── EXERCISE MATERIALS

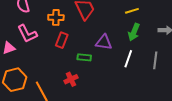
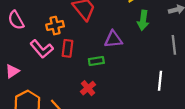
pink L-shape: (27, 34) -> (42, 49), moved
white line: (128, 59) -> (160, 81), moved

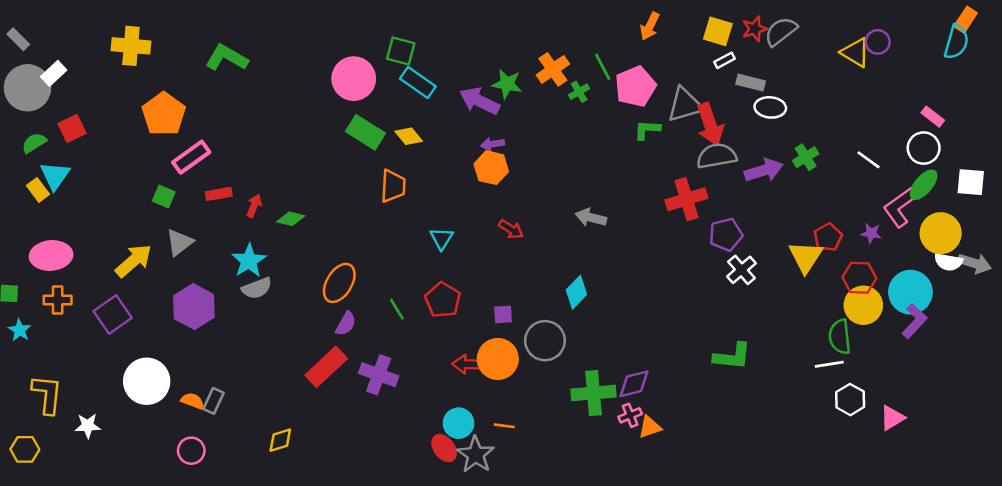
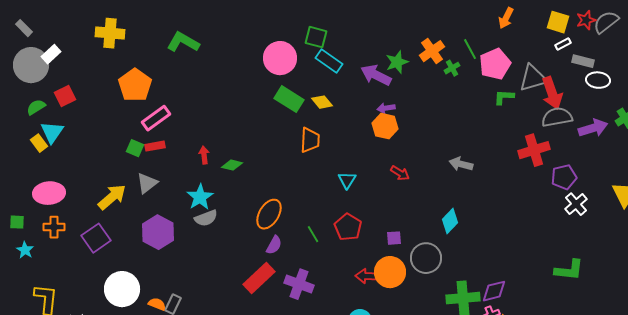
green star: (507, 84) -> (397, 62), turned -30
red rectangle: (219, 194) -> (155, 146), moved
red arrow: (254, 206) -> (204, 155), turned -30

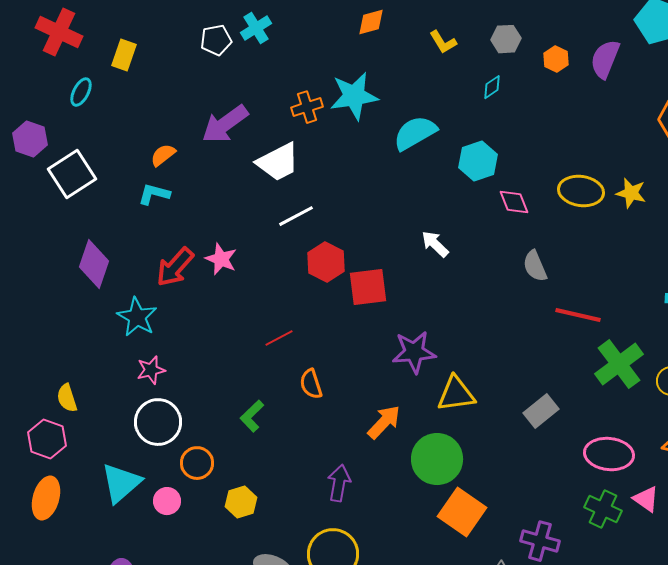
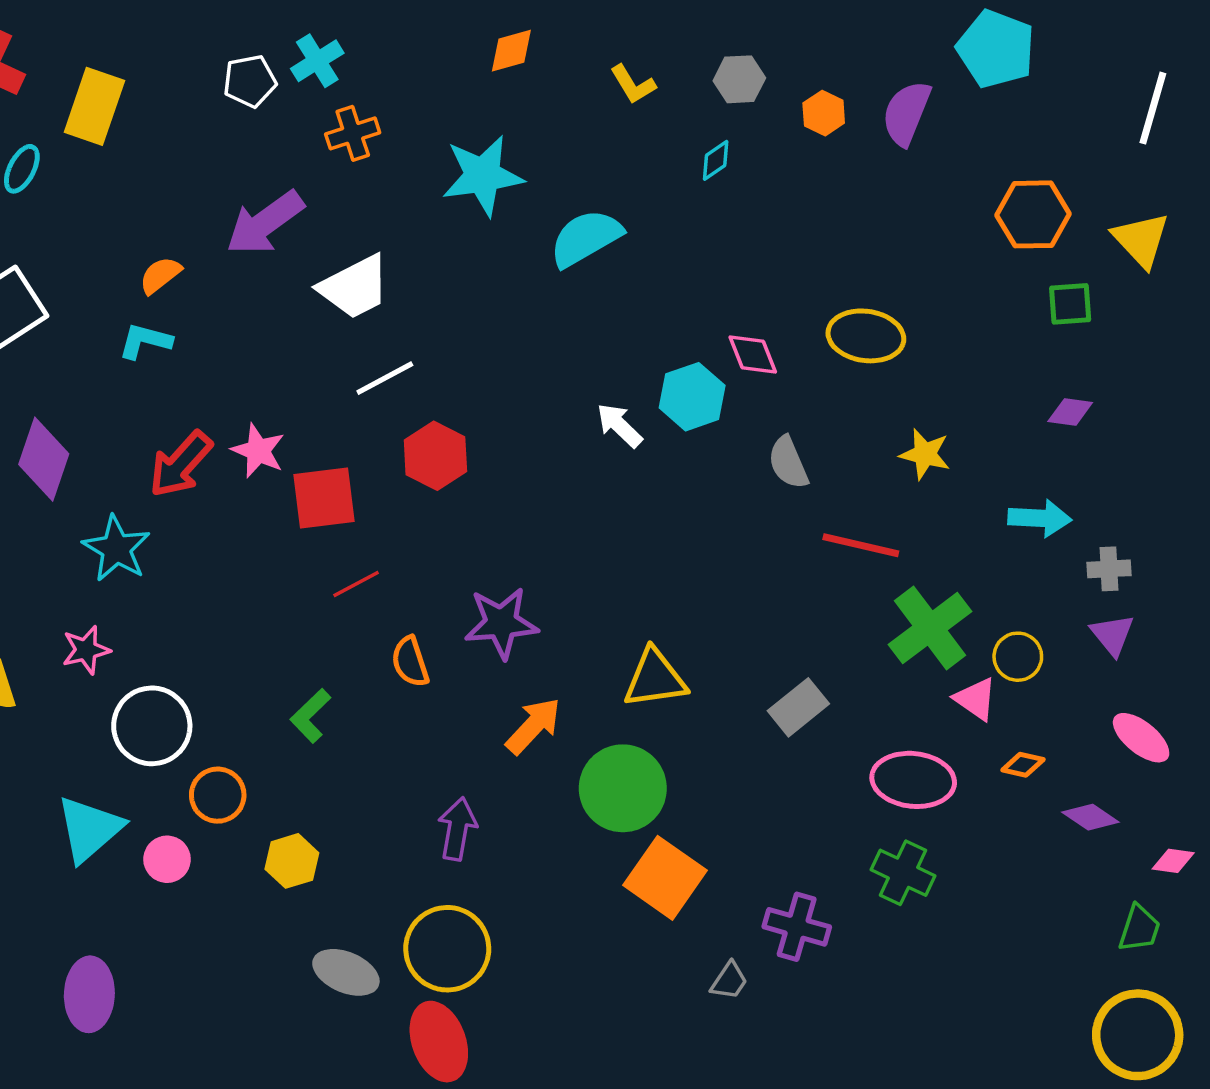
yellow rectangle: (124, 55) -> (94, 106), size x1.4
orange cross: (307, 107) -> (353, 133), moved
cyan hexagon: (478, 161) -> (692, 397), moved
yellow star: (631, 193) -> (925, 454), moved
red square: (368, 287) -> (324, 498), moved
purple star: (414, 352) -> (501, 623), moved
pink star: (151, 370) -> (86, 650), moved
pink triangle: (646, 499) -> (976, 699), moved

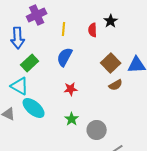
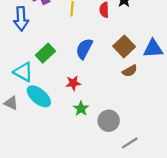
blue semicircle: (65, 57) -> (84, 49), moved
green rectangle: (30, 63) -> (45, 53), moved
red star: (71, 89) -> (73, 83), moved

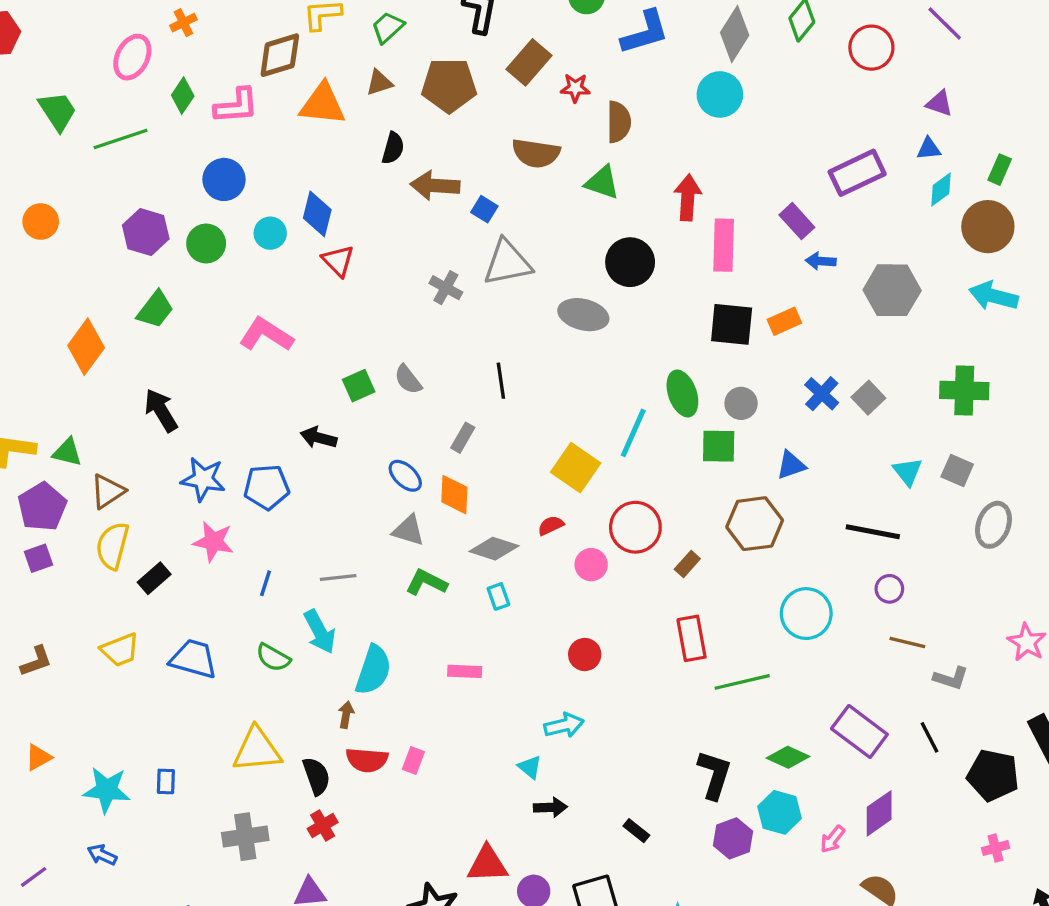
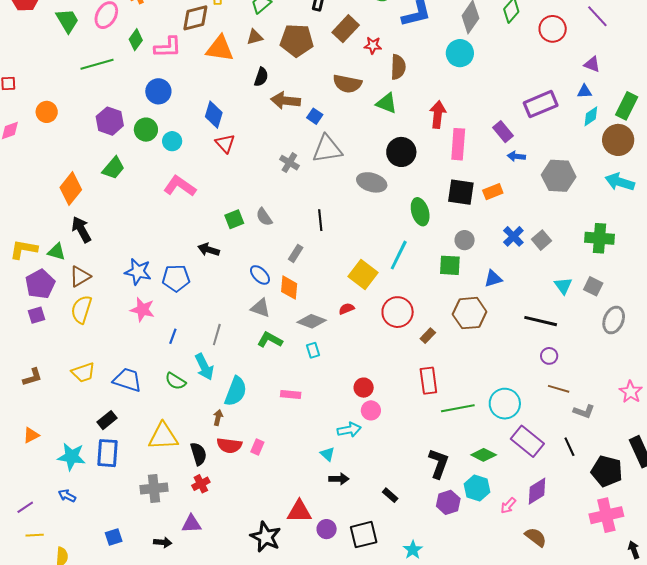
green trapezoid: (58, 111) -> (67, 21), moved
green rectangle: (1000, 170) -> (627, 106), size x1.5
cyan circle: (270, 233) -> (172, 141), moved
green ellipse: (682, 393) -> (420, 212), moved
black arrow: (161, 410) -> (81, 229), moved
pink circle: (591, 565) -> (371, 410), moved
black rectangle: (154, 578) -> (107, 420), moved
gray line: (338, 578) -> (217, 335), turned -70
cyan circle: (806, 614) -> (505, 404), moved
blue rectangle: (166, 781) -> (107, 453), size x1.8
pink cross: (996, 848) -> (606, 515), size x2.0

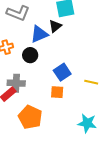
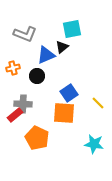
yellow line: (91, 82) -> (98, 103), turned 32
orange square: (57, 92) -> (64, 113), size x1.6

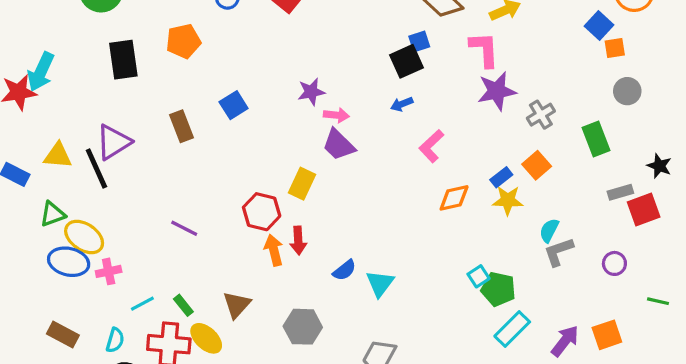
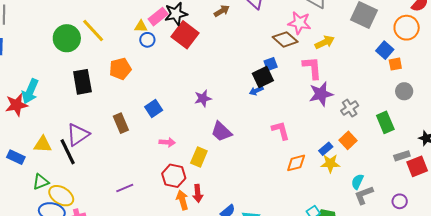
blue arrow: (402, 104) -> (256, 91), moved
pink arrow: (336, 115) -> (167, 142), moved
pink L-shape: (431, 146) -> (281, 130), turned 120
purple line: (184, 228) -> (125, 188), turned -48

────

TASK REQUIREMENTS: Leave out the pictures and repeat the lines from the start of the material through the line with "blue rectangle: (166, 781)", inclusive.

RESPONSE:
pink L-shape: (27, 34) -> (42, 49), moved
white line: (128, 59) -> (160, 81), moved

green star: (507, 84) -> (397, 62), turned -30
red rectangle: (219, 194) -> (155, 146), moved
red arrow: (254, 206) -> (204, 155), turned -30

yellow rectangle: (124, 55) -> (94, 106), size x1.4
orange cross: (307, 107) -> (353, 133), moved
cyan hexagon: (478, 161) -> (692, 397), moved
yellow star: (631, 193) -> (925, 454), moved
red square: (368, 287) -> (324, 498), moved
purple star: (414, 352) -> (501, 623), moved
pink star: (151, 370) -> (86, 650), moved
pink triangle: (646, 499) -> (976, 699), moved

blue semicircle: (65, 57) -> (84, 49), moved
green rectangle: (30, 63) -> (45, 53), moved
red star: (71, 89) -> (73, 83), moved

green trapezoid: (58, 111) -> (67, 21), moved
green rectangle: (1000, 170) -> (627, 106), size x1.5
cyan circle: (270, 233) -> (172, 141), moved
green ellipse: (682, 393) -> (420, 212), moved
black arrow: (161, 410) -> (81, 229), moved
pink circle: (591, 565) -> (371, 410), moved
black rectangle: (154, 578) -> (107, 420), moved
gray line: (338, 578) -> (217, 335), turned -70
cyan circle: (806, 614) -> (505, 404), moved
blue rectangle: (166, 781) -> (107, 453), size x1.8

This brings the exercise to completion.